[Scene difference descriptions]
== Segment start ==
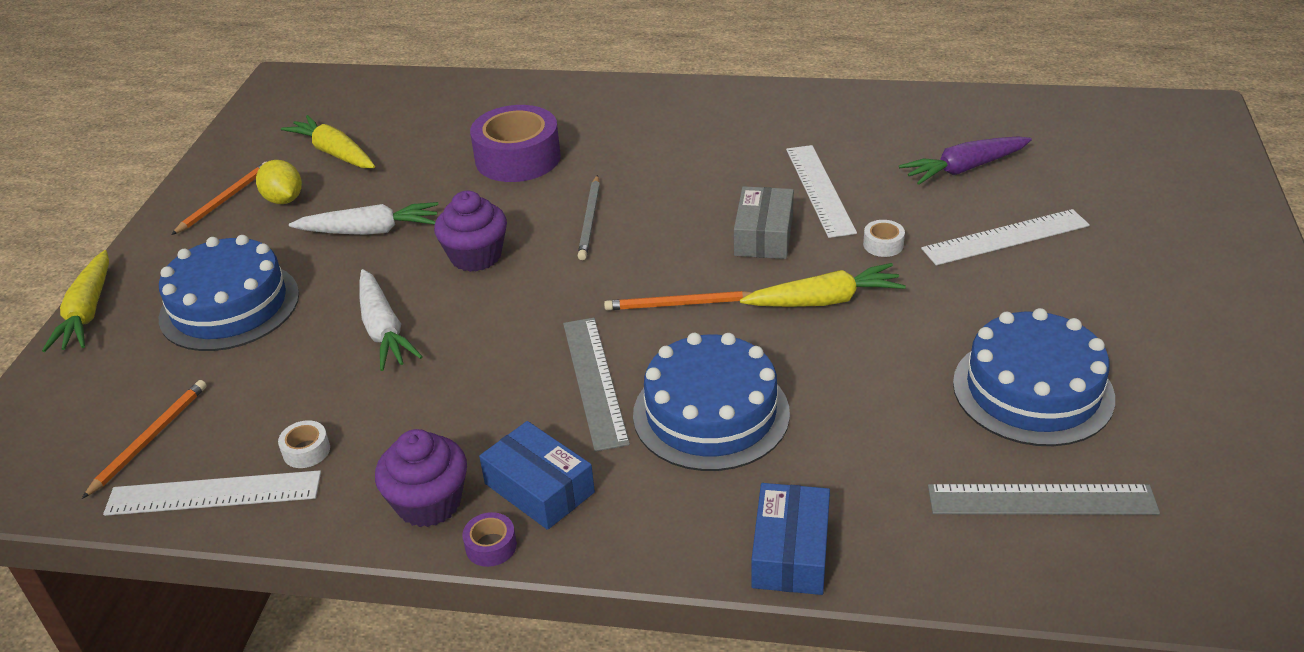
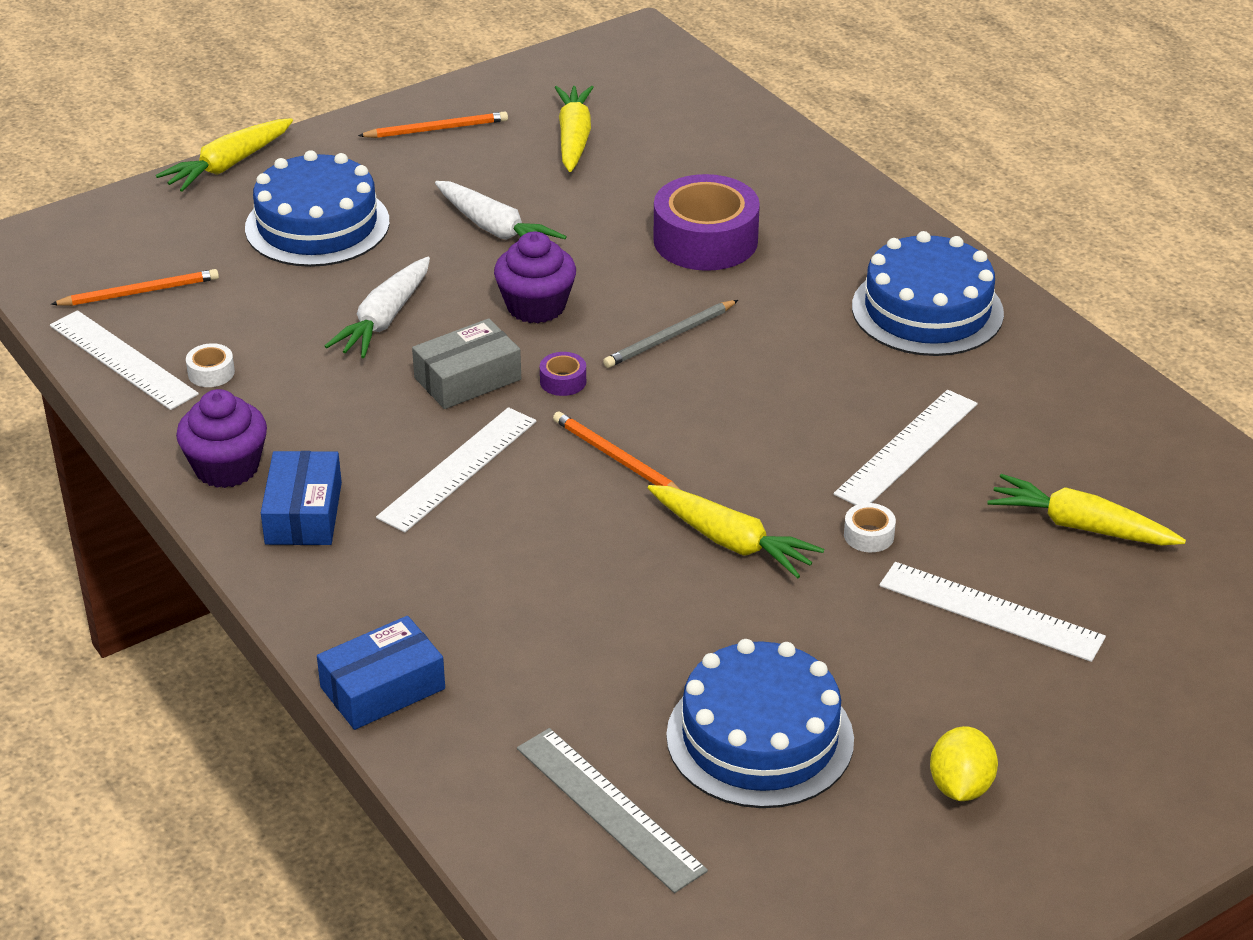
camera: 45 degrees right, 0 degrees up
(284, 200) = (477, 157): yellow lemon -> yellow lemon (960, 786)
(491, 546) = (218, 526): purple tape -> purple tape (563, 381)
(595, 381) = (458, 469): grey ruler -> white ruler
(711, 413) = (495, 556): blue cake -> blue cake (927, 310)
(764, 235) = (784, 452): grey box -> grey box (467, 379)
(964, 169) = (1081, 526): purple carrot -> yellow carrot

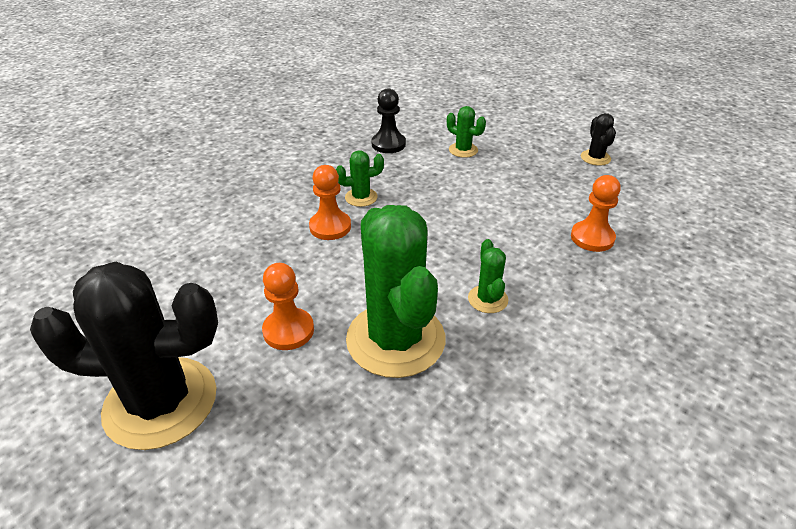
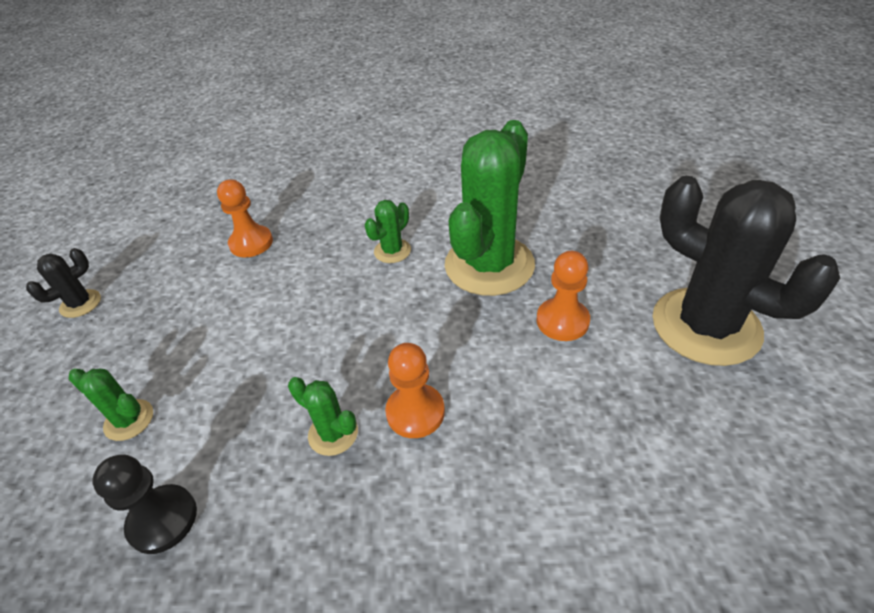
camera: 130 degrees left, 5 degrees up
(463, 150) = (129, 420): green cactus -> green cactus turned 60 degrees counterclockwise

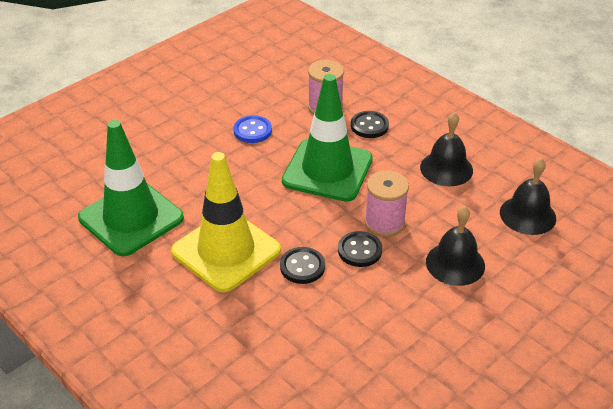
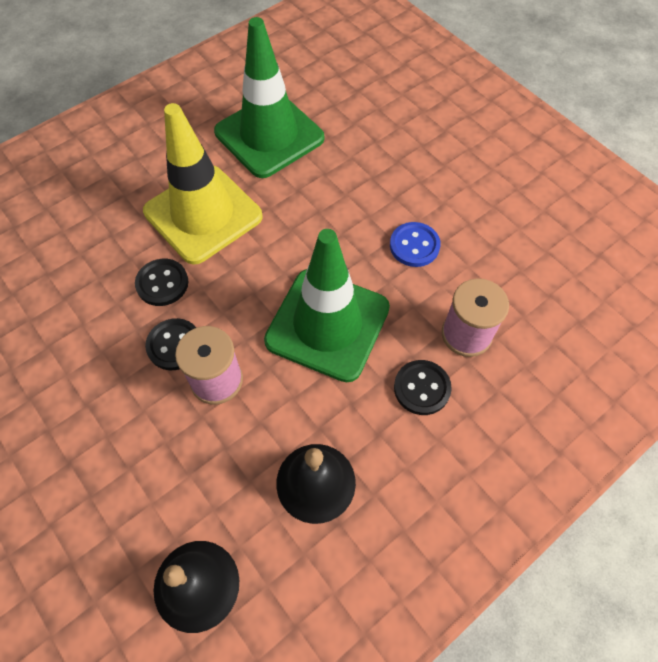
camera: 95 degrees right, 20 degrees up
(455, 263) = (125, 455): black bell -> none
== Segment end ==
◆ WORK REQUIRED ◆
Please repeat every record above exactly, leaving the pictures out.

◆ RESPONSE TO THE EXERCISE ◆
camera: 45 degrees right, 0 degrees up
(284, 200) = (477, 157): yellow lemon -> yellow lemon (960, 786)
(491, 546) = (218, 526): purple tape -> purple tape (563, 381)
(595, 381) = (458, 469): grey ruler -> white ruler
(711, 413) = (495, 556): blue cake -> blue cake (927, 310)
(764, 235) = (784, 452): grey box -> grey box (467, 379)
(964, 169) = (1081, 526): purple carrot -> yellow carrot

camera: 130 degrees left, 5 degrees up
(463, 150) = (129, 420): green cactus -> green cactus turned 60 degrees counterclockwise

camera: 95 degrees right, 20 degrees up
(455, 263) = (125, 455): black bell -> none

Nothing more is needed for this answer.